▶ _Your objective_: The records that follow must be repeated exactly as they stand.

** Opening The records block **

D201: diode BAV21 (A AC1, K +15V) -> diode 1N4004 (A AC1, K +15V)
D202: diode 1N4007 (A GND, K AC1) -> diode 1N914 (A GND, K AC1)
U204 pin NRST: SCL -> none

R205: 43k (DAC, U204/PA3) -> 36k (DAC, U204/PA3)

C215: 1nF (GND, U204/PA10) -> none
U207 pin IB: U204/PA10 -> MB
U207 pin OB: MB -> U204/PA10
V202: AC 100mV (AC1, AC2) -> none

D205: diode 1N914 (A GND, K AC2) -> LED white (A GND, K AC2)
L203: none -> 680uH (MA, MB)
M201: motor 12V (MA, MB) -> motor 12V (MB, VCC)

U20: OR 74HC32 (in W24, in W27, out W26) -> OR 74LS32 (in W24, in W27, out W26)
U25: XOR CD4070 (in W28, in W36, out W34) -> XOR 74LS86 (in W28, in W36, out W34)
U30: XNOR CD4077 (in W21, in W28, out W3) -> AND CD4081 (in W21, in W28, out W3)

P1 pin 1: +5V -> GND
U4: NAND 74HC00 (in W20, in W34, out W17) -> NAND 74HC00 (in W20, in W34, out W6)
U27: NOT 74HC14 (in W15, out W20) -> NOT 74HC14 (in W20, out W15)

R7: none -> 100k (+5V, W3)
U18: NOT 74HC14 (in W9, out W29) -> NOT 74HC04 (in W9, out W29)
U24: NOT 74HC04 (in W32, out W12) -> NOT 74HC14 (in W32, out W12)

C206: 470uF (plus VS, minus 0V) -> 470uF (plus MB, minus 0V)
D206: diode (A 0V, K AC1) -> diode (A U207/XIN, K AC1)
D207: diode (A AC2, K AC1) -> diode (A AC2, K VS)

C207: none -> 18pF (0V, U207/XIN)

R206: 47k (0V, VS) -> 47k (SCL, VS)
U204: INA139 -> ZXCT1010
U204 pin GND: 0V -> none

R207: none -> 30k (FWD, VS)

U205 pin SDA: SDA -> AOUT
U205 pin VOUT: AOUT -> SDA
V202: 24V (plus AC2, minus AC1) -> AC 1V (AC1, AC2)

** Closing The records block **

▶ _Answer to this task_:
D201: diode BAV21 (A AC1, K +15V) -> diode 1N4004 (A AC1, K +15V)
D202: diode 1N4007 (A GND, K AC1) -> diode 1N914 (A GND, K AC1)
U204 pin NRST: SCL -> none

R205: 43k (DAC, U204/PA3) -> 36k (DAC, U204/PA3)

C215: 1nF (GND, U204/PA10) -> none
U207 pin IB: U204/PA10 -> MB
U207 pin OB: MB -> U204/PA10
V202: AC 100mV (AC1, AC2) -> none

D205: diode 1N914 (A GND, K AC2) -> LED white (A GND, K AC2)
L203: none -> 680uH (MA, MB)
M201: motor 12V (MA, MB) -> motor 12V (MB, VCC)

U20: OR 74HC32 (in W24, in W27, out W26) -> OR 74LS32 (in W24, in W27, out W26)
U25: XOR CD4070 (in W28, in W36, out W34) -> XOR 74LS86 (in W28, in W36, out W34)
U30: XNOR CD4077 (in W21, in W28, out W3) -> AND CD4081 (in W21, in W28, out W3)

P1 pin 1: +5V -> GND
U4: NAND 74HC00 (in W20, in W34, out W17) -> NAND 74HC00 (in W20, in W34, out W6)
U27: NOT 74HC14 (in W15, out W20) -> NOT 74HC14 (in W20, out W15)

R7: none -> 100k (+5V, W3)
U18: NOT 74HC14 (in W9, out W29) -> NOT 74HC04 (in W9, out W29)
U24: NOT 74HC04 (in W32, out W12) -> NOT 74HC14 (in W32, out W12)

C206: 470uF (plus VS, minus 0V) -> 470uF (plus MB, minus 0V)
D206: diode (A 0V, K AC1) -> diode (A U207/XIN, K AC1)
D207: diode (A AC2, K AC1) -> diode (A AC2, K VS)

C207: none -> 18pF (0V, U207/XIN)

R206: 47k (0V, VS) -> 47k (SCL, VS)
U204: INA139 -> ZXCT1010
U204 pin GND: 0V -> none

R207: none -> 30k (FWD, VS)

U205 pin SDA: SDA -> AOUT
U205 pin VOUT: AOUT -> SDA
V202: 24V (plus AC2, minus AC1) -> AC 1V (AC1, AC2)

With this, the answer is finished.